▸ **Exercise**
Return the items unchanged, starting at the first item and ending at the line that contains "green cross at", with both of those lines included.

▸ **Dataset rows**
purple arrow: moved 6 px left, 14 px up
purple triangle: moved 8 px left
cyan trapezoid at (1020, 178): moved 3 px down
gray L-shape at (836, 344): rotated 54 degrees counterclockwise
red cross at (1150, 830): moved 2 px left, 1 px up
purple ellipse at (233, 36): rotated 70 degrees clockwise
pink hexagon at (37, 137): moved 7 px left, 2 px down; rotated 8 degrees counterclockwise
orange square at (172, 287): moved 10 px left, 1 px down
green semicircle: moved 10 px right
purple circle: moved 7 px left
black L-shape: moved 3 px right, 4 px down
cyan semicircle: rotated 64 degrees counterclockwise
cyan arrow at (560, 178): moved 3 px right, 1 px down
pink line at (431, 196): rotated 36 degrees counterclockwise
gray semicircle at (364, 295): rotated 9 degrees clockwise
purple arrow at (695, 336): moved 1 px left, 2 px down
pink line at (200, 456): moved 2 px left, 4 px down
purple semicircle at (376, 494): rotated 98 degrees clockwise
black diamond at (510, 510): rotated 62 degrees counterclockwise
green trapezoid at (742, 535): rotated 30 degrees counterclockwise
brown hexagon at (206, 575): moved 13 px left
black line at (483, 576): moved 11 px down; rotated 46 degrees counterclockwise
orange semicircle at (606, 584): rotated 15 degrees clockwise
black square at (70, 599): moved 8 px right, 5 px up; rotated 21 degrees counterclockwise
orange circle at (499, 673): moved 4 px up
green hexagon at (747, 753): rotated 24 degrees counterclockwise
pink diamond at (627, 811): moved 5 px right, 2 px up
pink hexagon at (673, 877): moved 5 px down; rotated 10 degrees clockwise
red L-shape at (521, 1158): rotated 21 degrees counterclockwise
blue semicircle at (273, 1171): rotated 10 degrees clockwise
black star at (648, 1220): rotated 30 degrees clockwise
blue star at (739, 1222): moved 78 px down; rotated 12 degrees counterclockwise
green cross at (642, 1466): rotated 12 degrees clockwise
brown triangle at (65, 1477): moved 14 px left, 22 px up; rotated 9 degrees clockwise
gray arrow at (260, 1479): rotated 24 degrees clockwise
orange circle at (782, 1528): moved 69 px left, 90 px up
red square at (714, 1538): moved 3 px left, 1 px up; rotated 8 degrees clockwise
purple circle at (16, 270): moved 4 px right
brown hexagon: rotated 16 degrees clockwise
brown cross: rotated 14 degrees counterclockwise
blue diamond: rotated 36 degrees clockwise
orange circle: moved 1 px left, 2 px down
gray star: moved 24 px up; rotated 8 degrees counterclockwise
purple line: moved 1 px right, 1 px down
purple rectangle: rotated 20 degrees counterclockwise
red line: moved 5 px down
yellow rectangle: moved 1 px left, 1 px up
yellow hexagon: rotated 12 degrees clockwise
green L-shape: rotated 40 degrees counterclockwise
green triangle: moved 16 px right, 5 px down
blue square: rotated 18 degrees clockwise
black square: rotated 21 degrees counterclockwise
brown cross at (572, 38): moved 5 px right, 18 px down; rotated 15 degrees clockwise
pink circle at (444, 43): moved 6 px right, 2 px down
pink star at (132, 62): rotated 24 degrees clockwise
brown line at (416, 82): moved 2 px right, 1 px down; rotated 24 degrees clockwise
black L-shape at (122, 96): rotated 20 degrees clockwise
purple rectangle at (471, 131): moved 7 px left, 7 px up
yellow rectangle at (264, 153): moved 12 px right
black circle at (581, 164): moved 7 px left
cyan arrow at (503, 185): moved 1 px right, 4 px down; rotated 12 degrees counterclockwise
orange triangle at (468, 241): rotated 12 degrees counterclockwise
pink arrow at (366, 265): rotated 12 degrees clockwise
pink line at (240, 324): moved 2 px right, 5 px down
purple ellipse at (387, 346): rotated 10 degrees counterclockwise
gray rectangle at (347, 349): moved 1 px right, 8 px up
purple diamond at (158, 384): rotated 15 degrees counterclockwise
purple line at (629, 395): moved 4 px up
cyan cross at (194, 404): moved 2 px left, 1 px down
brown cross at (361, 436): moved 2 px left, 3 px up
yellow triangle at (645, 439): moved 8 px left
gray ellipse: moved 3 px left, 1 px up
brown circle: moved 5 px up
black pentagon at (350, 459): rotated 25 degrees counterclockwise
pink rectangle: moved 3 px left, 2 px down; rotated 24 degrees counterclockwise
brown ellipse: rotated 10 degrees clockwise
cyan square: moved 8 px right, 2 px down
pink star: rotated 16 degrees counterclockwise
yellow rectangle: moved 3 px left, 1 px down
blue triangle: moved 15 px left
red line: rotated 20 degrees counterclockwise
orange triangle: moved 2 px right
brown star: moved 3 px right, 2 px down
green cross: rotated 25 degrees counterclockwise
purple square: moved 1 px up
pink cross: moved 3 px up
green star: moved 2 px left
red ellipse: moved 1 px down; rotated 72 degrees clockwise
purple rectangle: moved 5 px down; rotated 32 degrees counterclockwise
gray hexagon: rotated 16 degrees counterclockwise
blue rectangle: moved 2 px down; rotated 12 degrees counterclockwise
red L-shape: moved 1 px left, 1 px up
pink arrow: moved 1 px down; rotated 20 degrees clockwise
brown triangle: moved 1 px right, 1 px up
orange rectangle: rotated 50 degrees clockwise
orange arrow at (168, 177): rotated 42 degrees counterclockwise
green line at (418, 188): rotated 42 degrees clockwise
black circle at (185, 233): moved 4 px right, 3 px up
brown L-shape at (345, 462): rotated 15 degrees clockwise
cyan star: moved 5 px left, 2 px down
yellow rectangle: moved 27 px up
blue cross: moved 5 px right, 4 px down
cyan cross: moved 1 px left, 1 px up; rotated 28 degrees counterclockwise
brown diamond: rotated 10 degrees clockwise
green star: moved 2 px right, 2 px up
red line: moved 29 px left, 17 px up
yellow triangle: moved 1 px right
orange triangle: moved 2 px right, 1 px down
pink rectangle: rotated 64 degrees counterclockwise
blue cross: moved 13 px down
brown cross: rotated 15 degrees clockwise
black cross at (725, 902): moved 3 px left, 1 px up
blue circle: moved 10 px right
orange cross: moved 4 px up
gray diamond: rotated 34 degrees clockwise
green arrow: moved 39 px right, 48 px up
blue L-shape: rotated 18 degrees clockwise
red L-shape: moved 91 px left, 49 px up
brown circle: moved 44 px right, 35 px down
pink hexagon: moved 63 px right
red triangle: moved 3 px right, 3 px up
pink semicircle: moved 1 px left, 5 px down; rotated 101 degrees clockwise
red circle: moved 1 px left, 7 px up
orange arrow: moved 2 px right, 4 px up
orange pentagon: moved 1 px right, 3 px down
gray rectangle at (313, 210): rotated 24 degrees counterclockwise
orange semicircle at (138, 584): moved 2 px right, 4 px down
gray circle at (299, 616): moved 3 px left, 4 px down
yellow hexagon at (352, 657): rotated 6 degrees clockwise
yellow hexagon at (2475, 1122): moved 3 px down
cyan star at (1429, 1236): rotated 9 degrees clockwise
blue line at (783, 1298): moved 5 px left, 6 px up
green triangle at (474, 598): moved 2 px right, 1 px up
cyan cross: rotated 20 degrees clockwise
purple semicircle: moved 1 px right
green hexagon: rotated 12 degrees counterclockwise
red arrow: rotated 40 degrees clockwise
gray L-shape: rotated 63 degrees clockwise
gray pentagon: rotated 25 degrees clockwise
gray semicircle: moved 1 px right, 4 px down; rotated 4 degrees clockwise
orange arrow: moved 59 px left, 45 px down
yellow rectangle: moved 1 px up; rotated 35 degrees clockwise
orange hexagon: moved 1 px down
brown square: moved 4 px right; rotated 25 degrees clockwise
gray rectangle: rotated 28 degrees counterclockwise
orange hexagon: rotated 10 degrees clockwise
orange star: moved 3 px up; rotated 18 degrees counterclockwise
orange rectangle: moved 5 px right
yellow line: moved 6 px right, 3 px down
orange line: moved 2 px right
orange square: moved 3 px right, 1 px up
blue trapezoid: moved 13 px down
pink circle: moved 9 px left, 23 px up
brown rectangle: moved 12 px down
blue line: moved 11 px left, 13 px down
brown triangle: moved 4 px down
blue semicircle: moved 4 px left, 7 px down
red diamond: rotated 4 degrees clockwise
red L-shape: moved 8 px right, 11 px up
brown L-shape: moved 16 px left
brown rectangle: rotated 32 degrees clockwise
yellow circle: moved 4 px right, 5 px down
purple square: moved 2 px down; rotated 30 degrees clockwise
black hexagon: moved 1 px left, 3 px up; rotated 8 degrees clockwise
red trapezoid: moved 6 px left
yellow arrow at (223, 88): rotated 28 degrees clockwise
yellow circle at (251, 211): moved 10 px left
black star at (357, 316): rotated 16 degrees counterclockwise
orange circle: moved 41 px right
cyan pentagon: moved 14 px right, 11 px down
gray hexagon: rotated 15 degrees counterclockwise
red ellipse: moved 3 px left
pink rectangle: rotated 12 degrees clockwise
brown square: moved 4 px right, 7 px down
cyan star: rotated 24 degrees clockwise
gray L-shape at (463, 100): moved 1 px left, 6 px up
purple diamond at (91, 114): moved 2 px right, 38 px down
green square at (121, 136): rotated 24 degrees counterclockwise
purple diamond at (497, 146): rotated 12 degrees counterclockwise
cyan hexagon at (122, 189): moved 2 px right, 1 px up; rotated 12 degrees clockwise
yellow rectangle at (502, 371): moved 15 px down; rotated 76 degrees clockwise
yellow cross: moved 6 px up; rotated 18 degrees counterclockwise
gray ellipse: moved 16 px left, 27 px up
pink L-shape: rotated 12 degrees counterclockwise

▸ **Answer**
purple arrow: moved 6 px left, 14 px up
purple triangle: moved 8 px left
cyan trapezoid at (1020, 178): moved 3 px down
gray L-shape at (836, 344): rotated 54 degrees counterclockwise
red cross at (1150, 830): moved 2 px left, 1 px up
purple ellipse at (233, 36): rotated 70 degrees clockwise
pink hexagon at (37, 137): moved 7 px left, 2 px down; rotated 8 degrees counterclockwise
orange square at (172, 287): moved 10 px left, 1 px down
green semicircle: moved 10 px right
purple circle: moved 7 px left
black L-shape: moved 3 px right, 4 px down
cyan semicircle: rotated 64 degrees counterclockwise
cyan arrow at (560, 178): moved 3 px right, 1 px down
pink line at (431, 196): rotated 36 degrees counterclockwise
gray semicircle at (364, 295): rotated 9 degrees clockwise
purple arrow at (695, 336): moved 1 px left, 2 px down
pink line at (200, 456): moved 2 px left, 4 px down
purple semicircle at (376, 494): rotated 98 degrees clockwise
black diamond at (510, 510): rotated 62 degrees counterclockwise
green trapezoid at (742, 535): rotated 30 degrees counterclockwise
brown hexagon at (206, 575): moved 13 px left
black line at (483, 576): moved 11 px down; rotated 46 degrees counterclockwise
orange semicircle at (606, 584): rotated 15 degrees clockwise
black square at (70, 599): moved 8 px right, 5 px up; rotated 21 degrees counterclockwise
orange circle at (499, 673): moved 4 px up
green hexagon at (747, 753): rotated 24 degrees counterclockwise
pink diamond at (627, 811): moved 5 px right, 2 px up
pink hexagon at (673, 877): moved 5 px down; rotated 10 degrees clockwise
red L-shape at (521, 1158): rotated 21 degrees counterclockwise
blue semicircle at (273, 1171): rotated 10 degrees clockwise
black star at (648, 1220): rotated 30 degrees clockwise
blue star at (739, 1222): moved 78 px down; rotated 12 degrees counterclockwise
green cross at (642, 1466): rotated 12 degrees clockwise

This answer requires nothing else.